↓

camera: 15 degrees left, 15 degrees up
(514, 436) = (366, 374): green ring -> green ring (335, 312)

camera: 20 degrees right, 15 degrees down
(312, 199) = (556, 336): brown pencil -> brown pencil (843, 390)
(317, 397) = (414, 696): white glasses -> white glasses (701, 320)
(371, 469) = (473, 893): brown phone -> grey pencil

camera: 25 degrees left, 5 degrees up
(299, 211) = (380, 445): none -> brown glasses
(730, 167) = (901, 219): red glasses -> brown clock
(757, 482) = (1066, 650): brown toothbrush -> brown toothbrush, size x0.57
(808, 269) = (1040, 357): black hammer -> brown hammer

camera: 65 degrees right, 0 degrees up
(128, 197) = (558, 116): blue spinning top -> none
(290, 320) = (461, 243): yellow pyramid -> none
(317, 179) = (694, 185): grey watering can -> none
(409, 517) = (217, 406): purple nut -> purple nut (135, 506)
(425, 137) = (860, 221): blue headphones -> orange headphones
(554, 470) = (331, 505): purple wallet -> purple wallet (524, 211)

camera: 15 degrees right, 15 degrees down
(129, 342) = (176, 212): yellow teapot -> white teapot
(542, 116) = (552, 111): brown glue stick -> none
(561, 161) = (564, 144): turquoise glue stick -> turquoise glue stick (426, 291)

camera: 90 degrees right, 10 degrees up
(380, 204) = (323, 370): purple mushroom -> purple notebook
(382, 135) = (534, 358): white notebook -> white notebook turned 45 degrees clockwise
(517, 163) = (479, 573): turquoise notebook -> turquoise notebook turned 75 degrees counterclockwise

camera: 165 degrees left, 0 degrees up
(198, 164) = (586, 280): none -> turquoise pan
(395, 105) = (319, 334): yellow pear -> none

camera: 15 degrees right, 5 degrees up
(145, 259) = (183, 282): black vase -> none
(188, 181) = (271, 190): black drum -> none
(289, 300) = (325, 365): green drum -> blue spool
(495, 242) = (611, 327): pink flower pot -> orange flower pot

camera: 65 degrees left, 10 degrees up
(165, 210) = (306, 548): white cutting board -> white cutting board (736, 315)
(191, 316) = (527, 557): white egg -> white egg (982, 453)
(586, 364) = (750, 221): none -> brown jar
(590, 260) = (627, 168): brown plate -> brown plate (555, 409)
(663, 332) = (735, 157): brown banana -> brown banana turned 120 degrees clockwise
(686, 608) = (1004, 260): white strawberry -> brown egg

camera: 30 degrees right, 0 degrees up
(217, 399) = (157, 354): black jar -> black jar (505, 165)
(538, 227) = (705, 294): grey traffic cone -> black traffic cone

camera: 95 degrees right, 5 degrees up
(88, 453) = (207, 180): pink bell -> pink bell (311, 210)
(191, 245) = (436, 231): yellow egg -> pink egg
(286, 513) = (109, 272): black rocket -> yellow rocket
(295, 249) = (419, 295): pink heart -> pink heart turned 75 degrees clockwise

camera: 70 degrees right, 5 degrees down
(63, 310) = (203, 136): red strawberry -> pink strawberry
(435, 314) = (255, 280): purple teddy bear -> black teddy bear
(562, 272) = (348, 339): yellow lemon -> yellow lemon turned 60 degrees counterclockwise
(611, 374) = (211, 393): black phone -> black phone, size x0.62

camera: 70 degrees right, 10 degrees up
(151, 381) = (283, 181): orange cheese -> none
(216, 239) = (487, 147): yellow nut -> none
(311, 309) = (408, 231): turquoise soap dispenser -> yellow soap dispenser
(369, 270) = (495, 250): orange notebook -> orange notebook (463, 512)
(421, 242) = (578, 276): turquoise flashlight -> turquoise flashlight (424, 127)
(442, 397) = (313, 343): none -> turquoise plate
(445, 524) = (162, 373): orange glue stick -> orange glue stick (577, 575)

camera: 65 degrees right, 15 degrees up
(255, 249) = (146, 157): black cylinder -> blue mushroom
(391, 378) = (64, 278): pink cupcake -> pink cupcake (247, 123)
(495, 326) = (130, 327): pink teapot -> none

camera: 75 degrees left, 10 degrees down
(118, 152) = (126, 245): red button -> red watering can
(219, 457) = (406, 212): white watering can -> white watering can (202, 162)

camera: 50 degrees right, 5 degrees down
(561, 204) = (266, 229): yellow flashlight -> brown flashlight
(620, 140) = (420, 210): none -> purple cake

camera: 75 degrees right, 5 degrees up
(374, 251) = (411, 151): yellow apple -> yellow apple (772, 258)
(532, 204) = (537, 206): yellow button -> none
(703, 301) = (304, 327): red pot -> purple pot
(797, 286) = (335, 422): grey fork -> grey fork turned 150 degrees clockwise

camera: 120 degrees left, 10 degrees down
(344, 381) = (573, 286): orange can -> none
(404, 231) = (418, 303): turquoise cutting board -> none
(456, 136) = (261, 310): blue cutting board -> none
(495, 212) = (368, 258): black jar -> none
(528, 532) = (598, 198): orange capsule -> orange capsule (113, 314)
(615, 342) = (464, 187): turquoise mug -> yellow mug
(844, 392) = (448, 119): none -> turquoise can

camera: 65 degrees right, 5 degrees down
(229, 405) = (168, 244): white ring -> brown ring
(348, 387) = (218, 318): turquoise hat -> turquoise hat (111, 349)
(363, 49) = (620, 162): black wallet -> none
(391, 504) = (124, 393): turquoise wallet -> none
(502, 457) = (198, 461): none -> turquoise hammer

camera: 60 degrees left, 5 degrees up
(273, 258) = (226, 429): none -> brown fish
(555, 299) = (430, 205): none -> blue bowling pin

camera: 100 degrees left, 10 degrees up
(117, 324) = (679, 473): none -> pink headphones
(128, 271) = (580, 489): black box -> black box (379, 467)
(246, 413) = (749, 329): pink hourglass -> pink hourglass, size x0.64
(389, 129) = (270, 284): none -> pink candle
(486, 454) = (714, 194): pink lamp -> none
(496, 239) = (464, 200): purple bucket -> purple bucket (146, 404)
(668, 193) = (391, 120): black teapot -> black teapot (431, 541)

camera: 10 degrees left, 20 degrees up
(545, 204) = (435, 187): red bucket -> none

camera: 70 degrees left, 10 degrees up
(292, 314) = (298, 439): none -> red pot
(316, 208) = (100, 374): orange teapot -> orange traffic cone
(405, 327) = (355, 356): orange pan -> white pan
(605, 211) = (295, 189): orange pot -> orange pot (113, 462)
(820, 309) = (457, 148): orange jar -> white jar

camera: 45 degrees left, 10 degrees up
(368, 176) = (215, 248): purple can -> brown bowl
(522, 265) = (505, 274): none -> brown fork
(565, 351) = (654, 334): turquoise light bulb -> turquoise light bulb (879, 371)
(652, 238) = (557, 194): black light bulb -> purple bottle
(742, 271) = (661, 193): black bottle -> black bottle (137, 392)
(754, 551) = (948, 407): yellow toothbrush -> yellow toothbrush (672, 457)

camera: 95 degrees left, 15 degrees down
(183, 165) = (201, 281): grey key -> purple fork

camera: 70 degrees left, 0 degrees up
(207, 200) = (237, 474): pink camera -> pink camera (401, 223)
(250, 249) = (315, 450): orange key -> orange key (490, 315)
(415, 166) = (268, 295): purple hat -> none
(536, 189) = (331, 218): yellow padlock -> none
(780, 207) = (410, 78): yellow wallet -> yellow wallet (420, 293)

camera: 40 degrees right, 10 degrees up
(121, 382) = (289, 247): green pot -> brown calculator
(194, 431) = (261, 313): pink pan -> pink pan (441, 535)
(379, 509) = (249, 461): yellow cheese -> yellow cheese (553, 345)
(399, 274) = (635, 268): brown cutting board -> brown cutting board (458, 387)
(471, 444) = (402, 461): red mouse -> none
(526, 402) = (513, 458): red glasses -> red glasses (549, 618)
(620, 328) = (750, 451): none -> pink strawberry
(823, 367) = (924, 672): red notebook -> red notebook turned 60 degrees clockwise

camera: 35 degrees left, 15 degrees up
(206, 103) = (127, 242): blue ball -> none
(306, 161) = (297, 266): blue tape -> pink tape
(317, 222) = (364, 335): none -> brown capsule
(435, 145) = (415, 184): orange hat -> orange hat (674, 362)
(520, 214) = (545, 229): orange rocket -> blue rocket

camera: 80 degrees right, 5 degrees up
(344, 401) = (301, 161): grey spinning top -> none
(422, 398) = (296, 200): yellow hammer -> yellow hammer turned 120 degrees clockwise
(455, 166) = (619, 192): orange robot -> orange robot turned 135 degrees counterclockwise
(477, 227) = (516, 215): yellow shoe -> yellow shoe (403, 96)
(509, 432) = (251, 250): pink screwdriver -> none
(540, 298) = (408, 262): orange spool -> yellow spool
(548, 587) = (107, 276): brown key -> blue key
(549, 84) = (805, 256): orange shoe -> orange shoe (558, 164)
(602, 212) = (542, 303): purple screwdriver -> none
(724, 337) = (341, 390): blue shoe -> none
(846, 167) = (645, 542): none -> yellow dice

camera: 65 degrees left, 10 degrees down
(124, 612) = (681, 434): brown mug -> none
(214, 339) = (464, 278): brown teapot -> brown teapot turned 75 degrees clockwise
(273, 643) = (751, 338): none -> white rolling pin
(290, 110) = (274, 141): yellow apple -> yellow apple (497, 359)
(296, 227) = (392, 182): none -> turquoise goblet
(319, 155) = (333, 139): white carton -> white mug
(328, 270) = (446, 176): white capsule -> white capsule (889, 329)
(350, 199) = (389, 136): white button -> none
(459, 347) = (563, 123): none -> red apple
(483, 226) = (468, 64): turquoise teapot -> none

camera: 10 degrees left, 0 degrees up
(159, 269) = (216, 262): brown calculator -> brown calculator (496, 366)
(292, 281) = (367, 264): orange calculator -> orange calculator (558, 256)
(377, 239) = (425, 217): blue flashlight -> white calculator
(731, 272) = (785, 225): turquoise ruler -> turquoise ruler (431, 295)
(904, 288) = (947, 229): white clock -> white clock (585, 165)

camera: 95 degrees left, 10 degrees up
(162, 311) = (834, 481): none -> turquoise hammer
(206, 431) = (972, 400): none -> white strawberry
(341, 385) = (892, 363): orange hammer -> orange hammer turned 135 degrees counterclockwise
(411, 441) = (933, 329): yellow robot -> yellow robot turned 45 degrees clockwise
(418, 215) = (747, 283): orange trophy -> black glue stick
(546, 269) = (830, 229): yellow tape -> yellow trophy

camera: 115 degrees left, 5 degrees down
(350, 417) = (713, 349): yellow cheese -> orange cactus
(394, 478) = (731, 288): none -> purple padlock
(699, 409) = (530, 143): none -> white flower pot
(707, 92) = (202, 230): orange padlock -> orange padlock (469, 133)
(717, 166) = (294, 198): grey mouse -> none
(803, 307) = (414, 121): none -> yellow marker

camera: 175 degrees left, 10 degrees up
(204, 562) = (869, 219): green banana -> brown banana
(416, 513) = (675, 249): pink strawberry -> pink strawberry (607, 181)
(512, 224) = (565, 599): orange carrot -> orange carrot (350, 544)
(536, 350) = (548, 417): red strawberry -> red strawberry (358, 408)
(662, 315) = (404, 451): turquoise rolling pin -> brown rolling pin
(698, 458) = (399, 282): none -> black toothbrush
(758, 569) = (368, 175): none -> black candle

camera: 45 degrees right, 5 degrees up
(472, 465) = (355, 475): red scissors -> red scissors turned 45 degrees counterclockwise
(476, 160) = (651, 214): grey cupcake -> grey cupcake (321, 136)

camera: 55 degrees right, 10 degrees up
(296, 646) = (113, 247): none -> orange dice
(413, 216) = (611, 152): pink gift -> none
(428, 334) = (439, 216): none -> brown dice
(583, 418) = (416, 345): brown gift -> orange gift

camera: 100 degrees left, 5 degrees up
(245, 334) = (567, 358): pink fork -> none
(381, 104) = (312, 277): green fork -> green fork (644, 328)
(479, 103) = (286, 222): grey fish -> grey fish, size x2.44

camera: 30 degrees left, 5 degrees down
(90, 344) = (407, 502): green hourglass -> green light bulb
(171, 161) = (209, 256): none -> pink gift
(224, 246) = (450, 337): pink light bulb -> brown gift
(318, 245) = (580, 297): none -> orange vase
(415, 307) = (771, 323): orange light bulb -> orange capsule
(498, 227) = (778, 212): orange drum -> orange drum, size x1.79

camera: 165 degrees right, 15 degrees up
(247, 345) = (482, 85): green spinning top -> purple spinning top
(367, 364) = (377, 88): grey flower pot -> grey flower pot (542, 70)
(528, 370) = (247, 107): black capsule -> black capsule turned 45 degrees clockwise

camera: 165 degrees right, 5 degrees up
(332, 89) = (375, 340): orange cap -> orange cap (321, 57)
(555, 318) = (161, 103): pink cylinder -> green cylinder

↑

== Work request ==
Above are some records; copy exactly the lines from the one with "(546, 269) = (830, 229): yellow" through the one with "camera: 55 degrees right, 10 degrees up", both included, and no others.

== Result ==
(546, 269) = (830, 229): yellow tape -> yellow trophy

camera: 115 degrees left, 5 degrees down
(350, 417) = (713, 349): yellow cheese -> orange cactus
(394, 478) = (731, 288): none -> purple padlock
(699, 409) = (530, 143): none -> white flower pot
(707, 92) = (202, 230): orange padlock -> orange padlock (469, 133)
(717, 166) = (294, 198): grey mouse -> none
(803, 307) = (414, 121): none -> yellow marker

camera: 175 degrees left, 10 degrees up
(204, 562) = (869, 219): green banana -> brown banana
(416, 513) = (675, 249): pink strawberry -> pink strawberry (607, 181)
(512, 224) = (565, 599): orange carrot -> orange carrot (350, 544)
(536, 350) = (548, 417): red strawberry -> red strawberry (358, 408)
(662, 315) = (404, 451): turquoise rolling pin -> brown rolling pin
(698, 458) = (399, 282): none -> black toothbrush
(758, 569) = (368, 175): none -> black candle

camera: 45 degrees right, 5 degrees up
(472, 465) = (355, 475): red scissors -> red scissors turned 45 degrees counterclockwise
(476, 160) = (651, 214): grey cupcake -> grey cupcake (321, 136)

camera: 55 degrees right, 10 degrees up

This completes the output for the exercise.